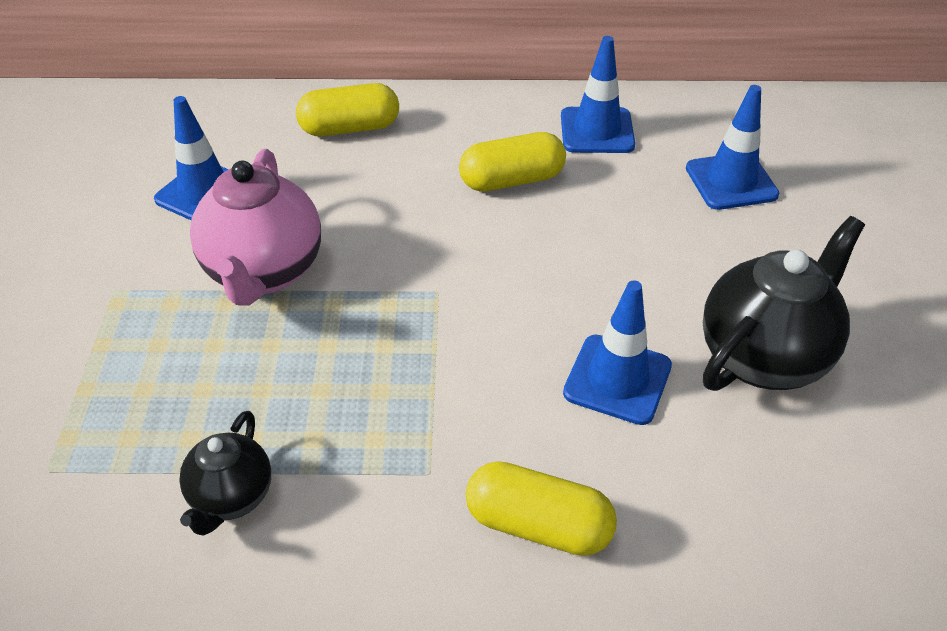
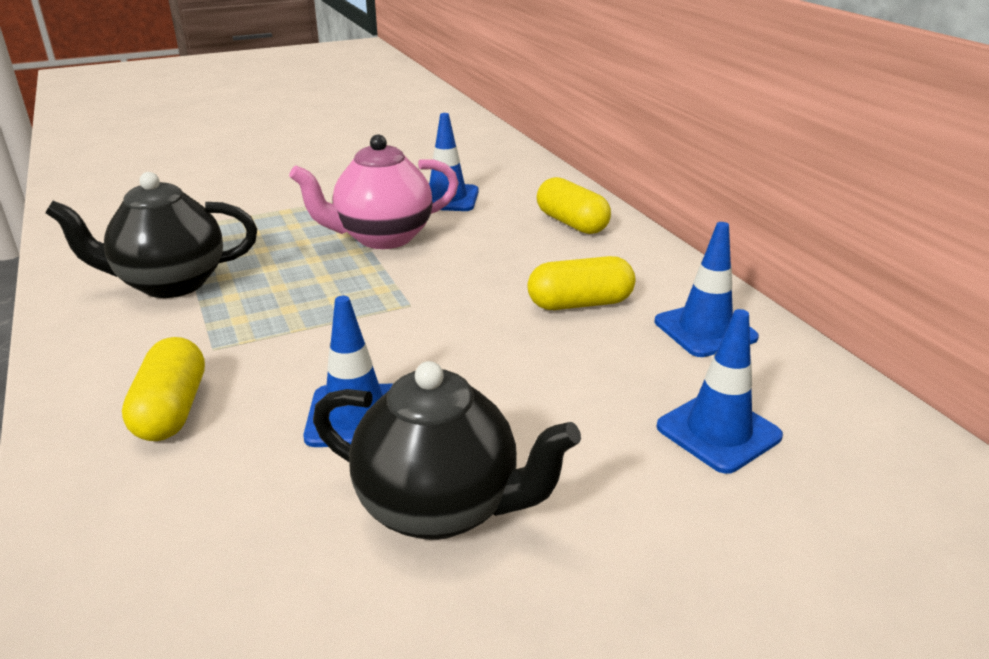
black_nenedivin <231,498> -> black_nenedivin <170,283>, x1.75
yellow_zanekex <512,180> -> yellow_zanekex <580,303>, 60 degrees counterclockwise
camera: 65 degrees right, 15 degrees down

TASK INSTRUCTIONS —
Print the full listing again exactly, and drop every image from it.

OUTPUT FOR THIS TASK —
black_nenedivin <231,498> -> black_nenedivin <170,283>, x1.75
yellow_zanekex <512,180> -> yellow_zanekex <580,303>, 60 degrees counterclockwise
camera: 65 degrees right, 15 degrees down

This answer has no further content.